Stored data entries
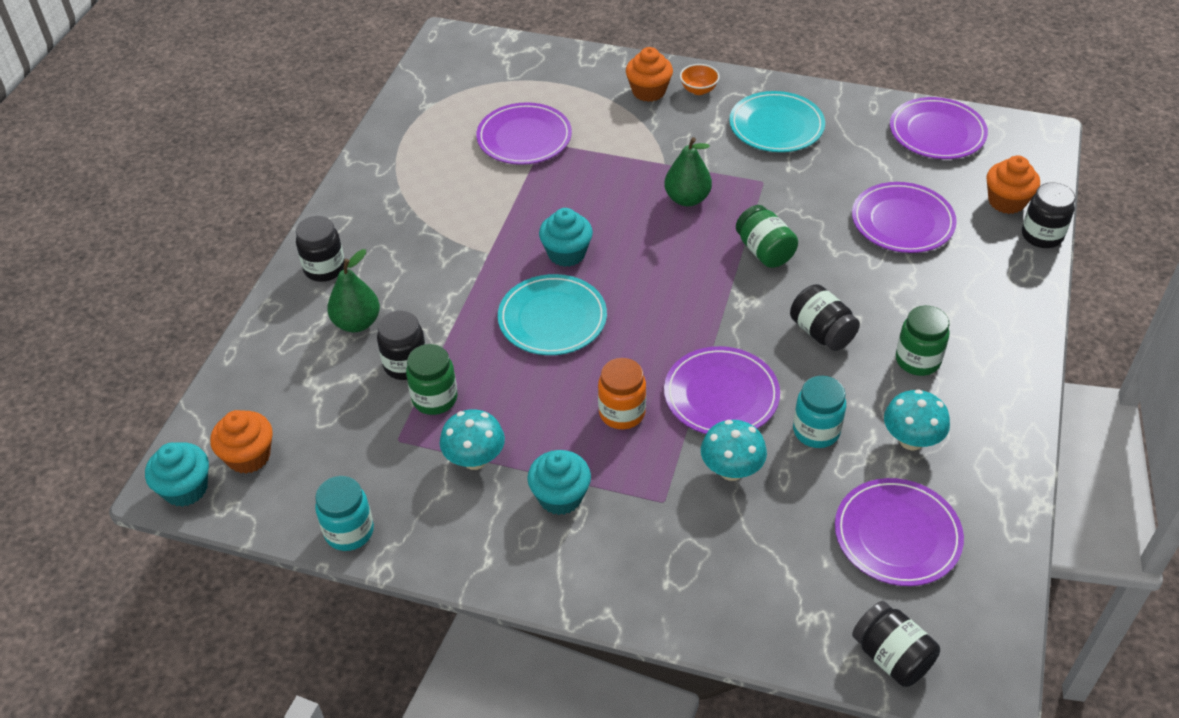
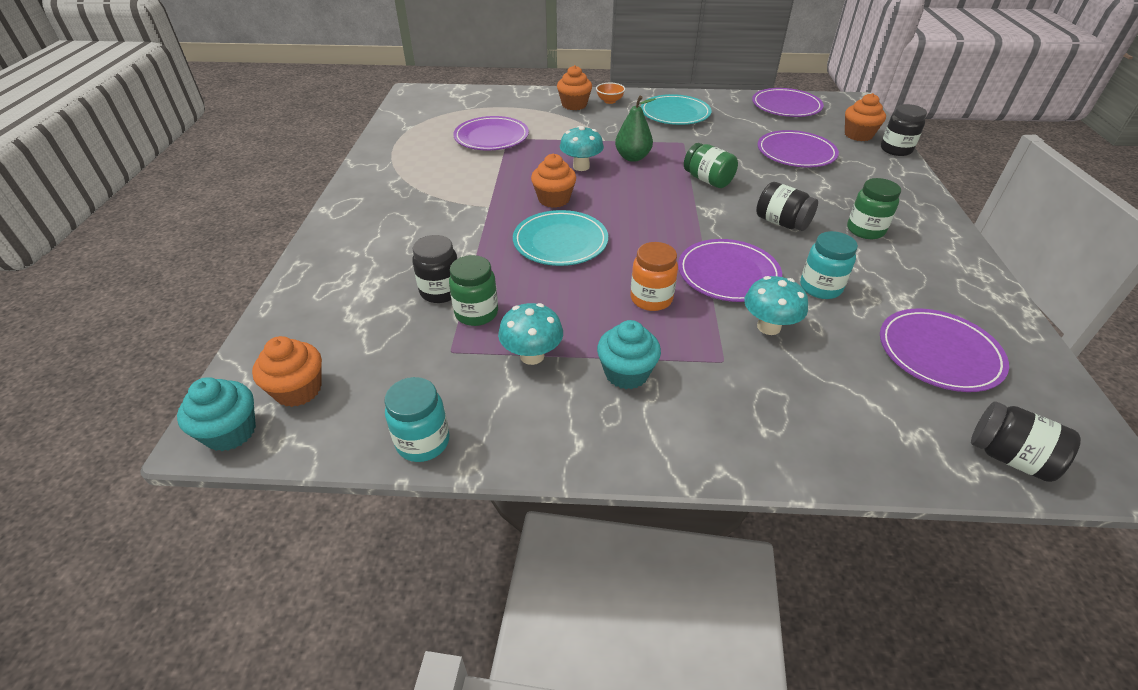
camera: 15 degrees left, 5 degrees down
(324, 268) = (346, 233): black jar -> none
(357, 323) = (386, 267): green pear -> none
(566, 253) = (554, 199): turquoise cupcake -> orange cupcake
(911, 440) = (899, 282): turquoise mushroom -> turquoise mushroom (581, 167)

• [The problem] Write every entry out again exactly, images omitted.

• [Answer to this task]
camera: 15 degrees left, 5 degrees down
(324, 268) = (346, 233): black jar -> none
(357, 323) = (386, 267): green pear -> none
(566, 253) = (554, 199): turquoise cupcake -> orange cupcake
(911, 440) = (899, 282): turquoise mushroom -> turquoise mushroom (581, 167)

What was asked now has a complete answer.